Data section start

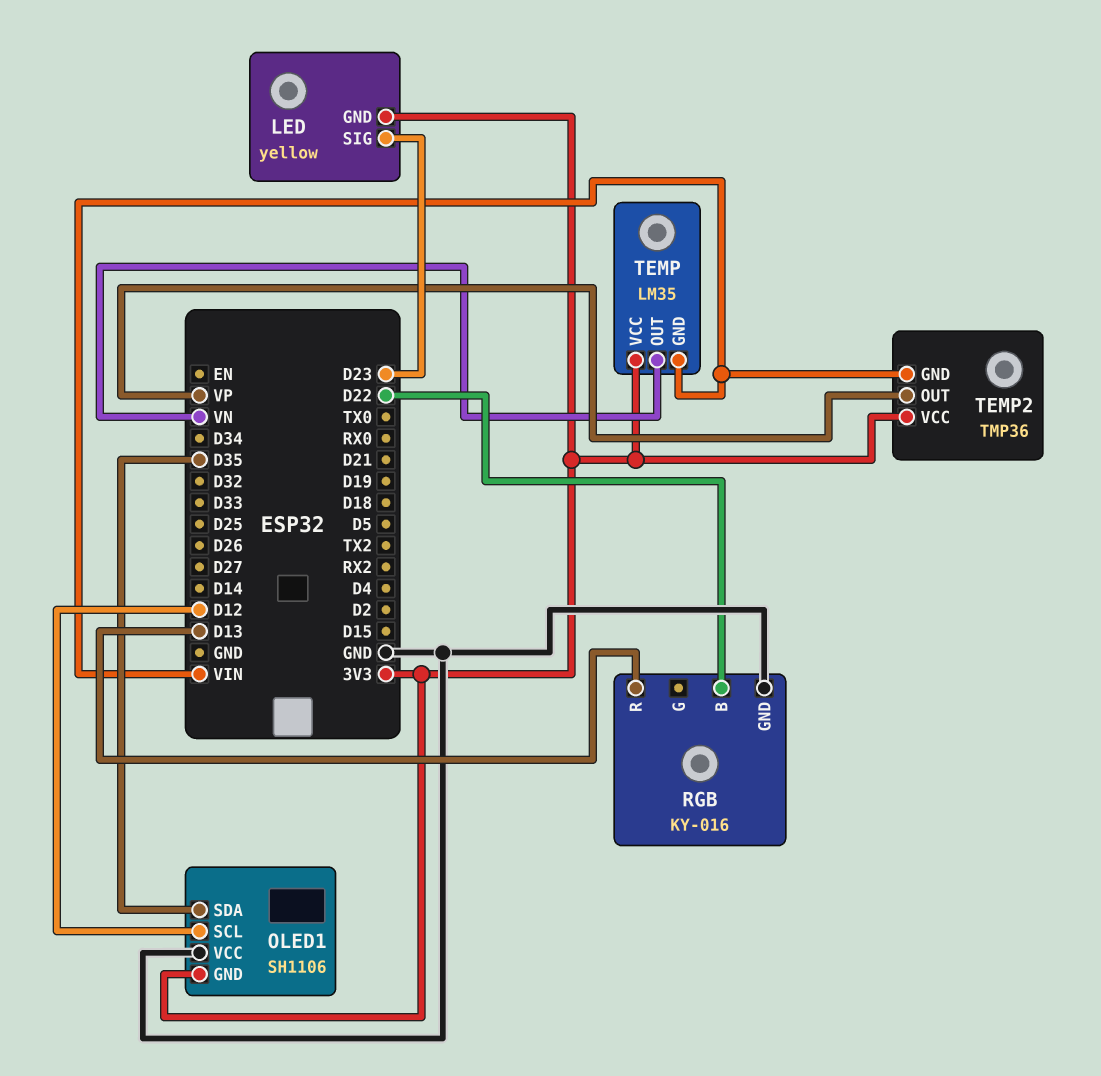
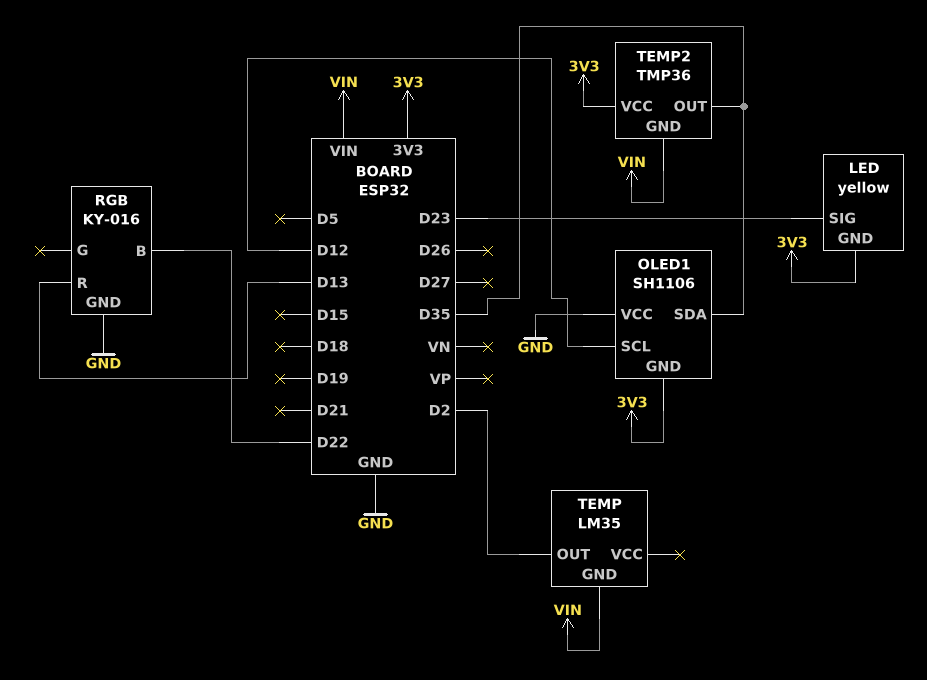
TEMP pin OUT: VN -> D2
TEMP pin VCC: 3V3 -> none
TEMP2 pin OUT: VP -> D35

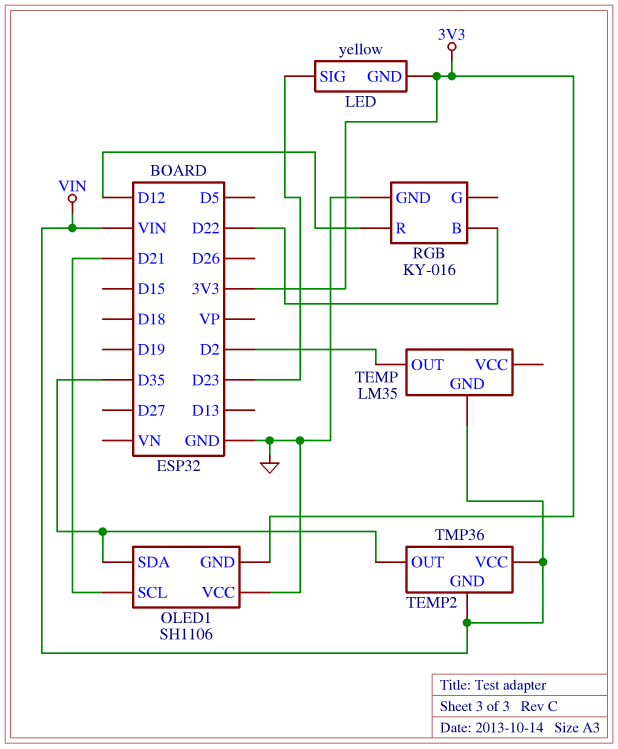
OLED1 pin SCL: D12 -> D21
RGB pin R: D13 -> D12
TEMP2 pin VCC: 3V3 -> VIN

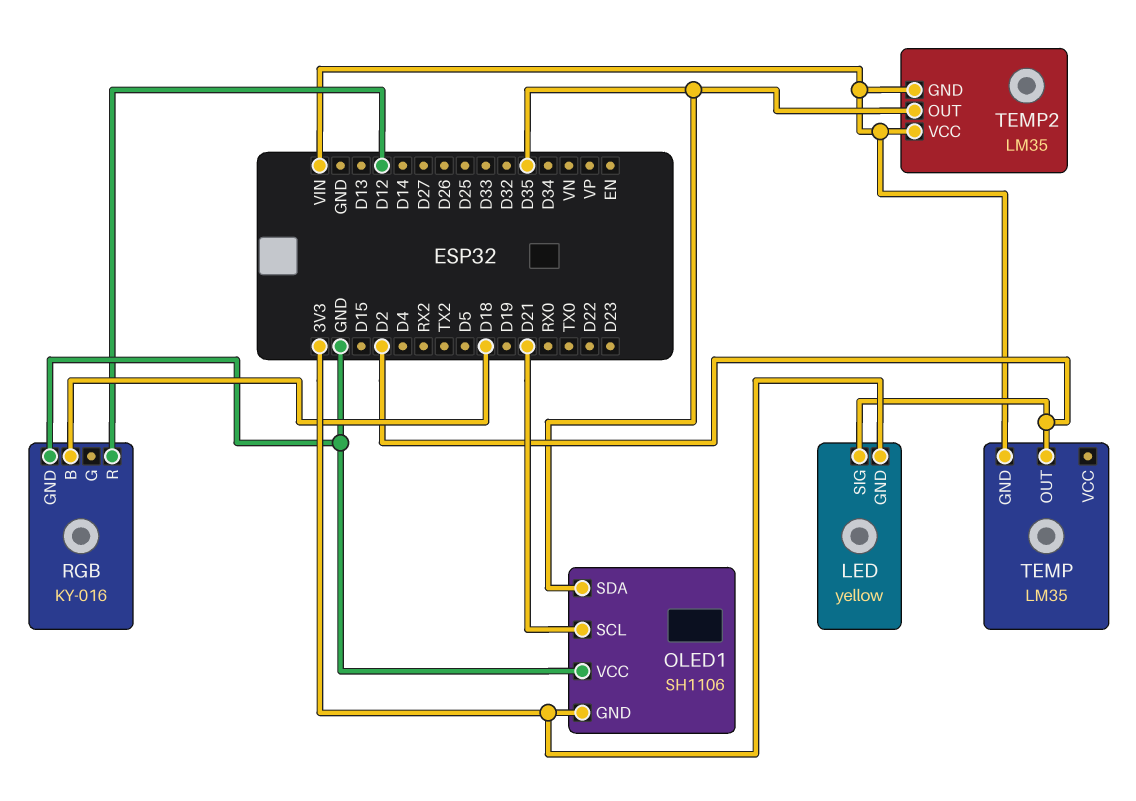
LED pin SIG: D23 -> D2
RGB pin B: D22 -> D18
TEMP2: TMP36 -> LM35

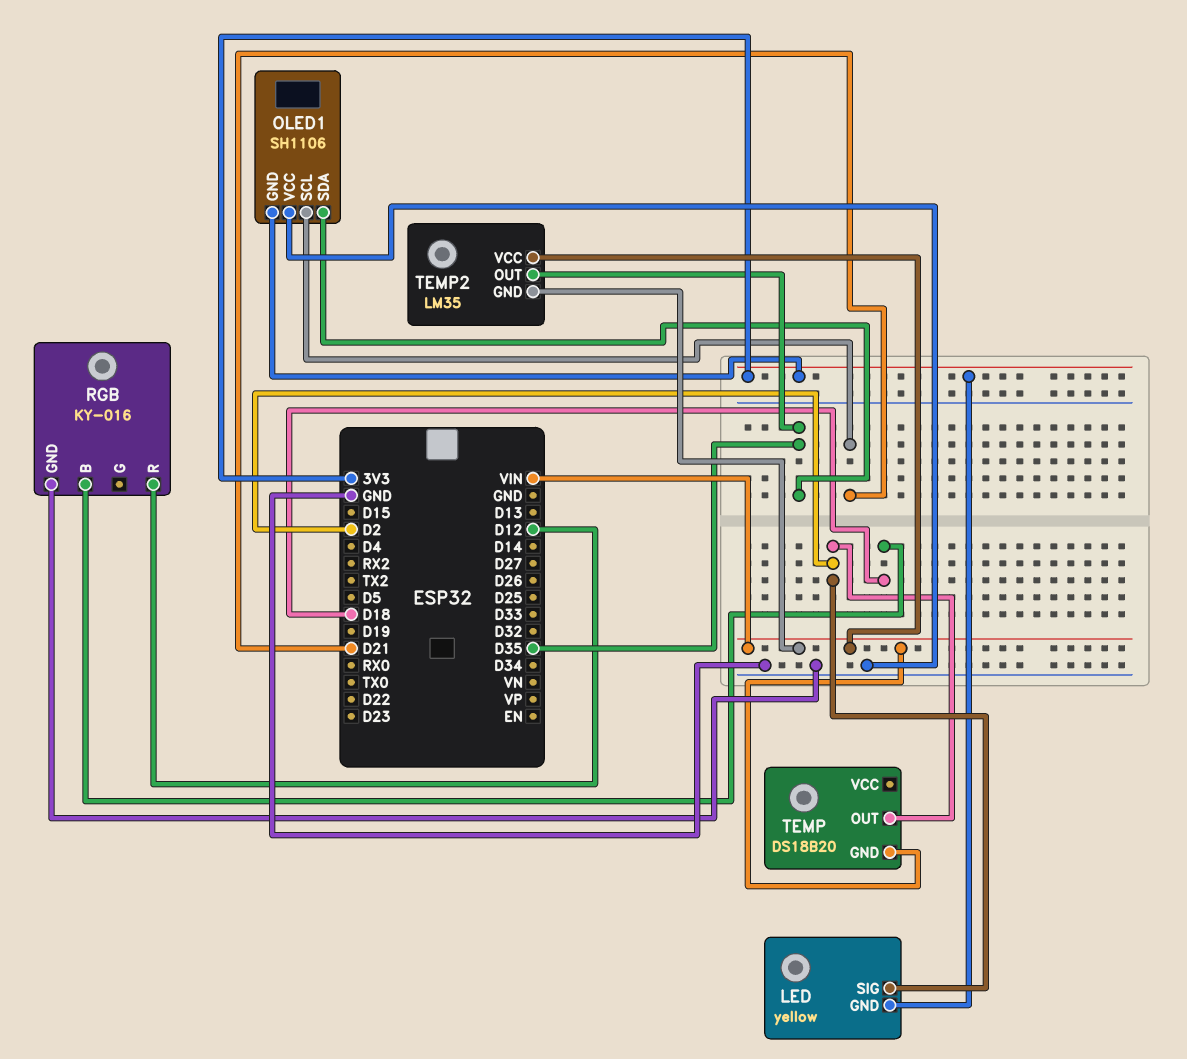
TEMP: LM35 -> DS18B20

Data section end

**Required work**
Repeat every entry exactly. Do not include the pictures.

**Output of the exercise**
TEMP pin OUT: VN -> D2
TEMP pin VCC: 3V3 -> none
TEMP2 pin OUT: VP -> D35

OLED1 pin SCL: D12 -> D21
RGB pin R: D13 -> D12
TEMP2 pin VCC: 3V3 -> VIN

LED pin SIG: D23 -> D2
RGB pin B: D22 -> D18
TEMP2: TMP36 -> LM35

TEMP: LM35 -> DS18B20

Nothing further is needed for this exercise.